Data provided:
——————————
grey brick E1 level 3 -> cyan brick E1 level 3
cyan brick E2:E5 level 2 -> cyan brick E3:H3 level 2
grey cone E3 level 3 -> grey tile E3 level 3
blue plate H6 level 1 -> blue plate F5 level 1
——————————
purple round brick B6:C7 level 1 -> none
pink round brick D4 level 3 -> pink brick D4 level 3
——————————
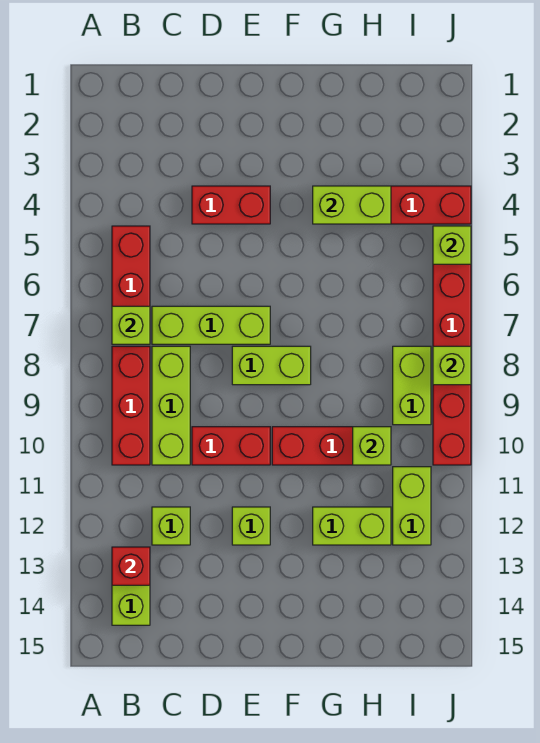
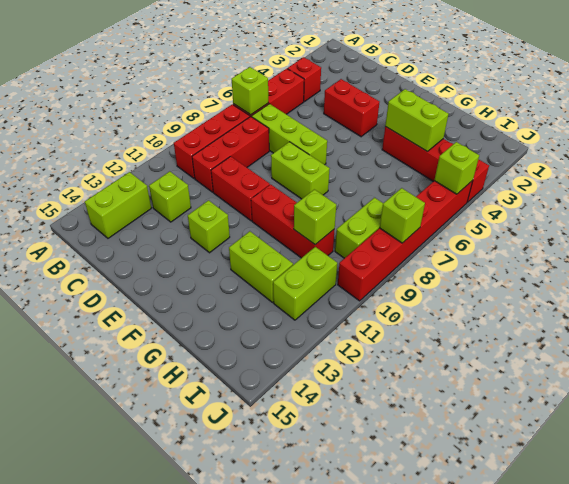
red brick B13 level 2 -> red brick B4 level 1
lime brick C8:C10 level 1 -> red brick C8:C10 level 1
——————————
Exercise directions:
Please work out how many lines in the material contain the word "brick" and state only that number.

Response to the exercise:
6